Rows from a dataset
────────

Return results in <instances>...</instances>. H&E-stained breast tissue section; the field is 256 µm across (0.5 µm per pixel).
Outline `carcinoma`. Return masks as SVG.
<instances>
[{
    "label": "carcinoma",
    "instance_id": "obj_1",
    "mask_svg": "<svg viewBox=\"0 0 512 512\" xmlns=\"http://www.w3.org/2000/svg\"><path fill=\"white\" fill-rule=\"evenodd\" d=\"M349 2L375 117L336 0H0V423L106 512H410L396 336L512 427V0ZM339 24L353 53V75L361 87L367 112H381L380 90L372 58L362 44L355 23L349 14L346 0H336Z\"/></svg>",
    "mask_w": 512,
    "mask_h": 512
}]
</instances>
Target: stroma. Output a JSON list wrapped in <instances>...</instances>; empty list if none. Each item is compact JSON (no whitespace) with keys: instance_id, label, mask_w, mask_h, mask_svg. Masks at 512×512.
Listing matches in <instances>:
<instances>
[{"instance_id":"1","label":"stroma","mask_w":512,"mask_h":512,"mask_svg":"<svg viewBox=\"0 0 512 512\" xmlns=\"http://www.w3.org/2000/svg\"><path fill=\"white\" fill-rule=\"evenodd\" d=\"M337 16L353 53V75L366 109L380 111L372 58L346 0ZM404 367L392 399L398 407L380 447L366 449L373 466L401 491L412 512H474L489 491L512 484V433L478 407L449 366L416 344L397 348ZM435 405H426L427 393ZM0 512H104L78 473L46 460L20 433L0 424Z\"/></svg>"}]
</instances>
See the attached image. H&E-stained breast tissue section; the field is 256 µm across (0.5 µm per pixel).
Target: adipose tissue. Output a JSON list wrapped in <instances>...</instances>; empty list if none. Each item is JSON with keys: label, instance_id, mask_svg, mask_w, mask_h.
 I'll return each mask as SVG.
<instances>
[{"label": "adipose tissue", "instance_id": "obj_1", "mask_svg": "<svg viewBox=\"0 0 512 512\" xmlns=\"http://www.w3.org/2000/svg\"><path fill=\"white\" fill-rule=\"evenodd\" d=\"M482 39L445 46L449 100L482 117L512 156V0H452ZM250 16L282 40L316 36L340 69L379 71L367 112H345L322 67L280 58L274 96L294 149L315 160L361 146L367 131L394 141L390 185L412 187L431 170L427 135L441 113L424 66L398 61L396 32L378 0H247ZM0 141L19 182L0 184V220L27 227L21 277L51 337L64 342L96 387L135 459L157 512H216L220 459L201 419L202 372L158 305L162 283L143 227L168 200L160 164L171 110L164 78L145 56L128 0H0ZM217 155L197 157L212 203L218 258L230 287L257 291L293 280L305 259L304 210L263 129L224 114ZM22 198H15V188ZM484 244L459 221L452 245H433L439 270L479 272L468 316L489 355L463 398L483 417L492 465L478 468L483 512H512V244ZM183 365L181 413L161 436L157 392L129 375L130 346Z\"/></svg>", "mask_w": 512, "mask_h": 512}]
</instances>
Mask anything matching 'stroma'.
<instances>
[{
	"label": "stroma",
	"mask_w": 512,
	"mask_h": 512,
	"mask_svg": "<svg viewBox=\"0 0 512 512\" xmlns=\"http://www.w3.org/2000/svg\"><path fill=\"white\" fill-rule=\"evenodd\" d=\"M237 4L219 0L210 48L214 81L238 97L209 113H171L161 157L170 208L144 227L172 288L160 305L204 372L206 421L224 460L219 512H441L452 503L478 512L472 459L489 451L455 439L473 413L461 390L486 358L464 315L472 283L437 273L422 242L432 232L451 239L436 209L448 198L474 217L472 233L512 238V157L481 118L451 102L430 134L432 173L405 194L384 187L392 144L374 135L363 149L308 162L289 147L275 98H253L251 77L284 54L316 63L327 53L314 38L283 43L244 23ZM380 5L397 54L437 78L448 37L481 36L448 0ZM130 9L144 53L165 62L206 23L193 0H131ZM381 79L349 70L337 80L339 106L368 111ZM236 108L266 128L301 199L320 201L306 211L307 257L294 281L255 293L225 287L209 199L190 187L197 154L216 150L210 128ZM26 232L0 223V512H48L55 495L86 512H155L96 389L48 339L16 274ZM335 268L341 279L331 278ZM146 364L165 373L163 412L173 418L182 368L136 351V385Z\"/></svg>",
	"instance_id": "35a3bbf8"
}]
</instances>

────────

Search the listing for the word "breast". Copy every line in which it occurs.

Return results in <instances>...</instances>. H&E-stained breast tissue section; the field is 256 µm across (0.5 µm per pixel).
See the attached image. H&E-stained breast tissue section; the field is 256 µm across (0.5 µm per pixel).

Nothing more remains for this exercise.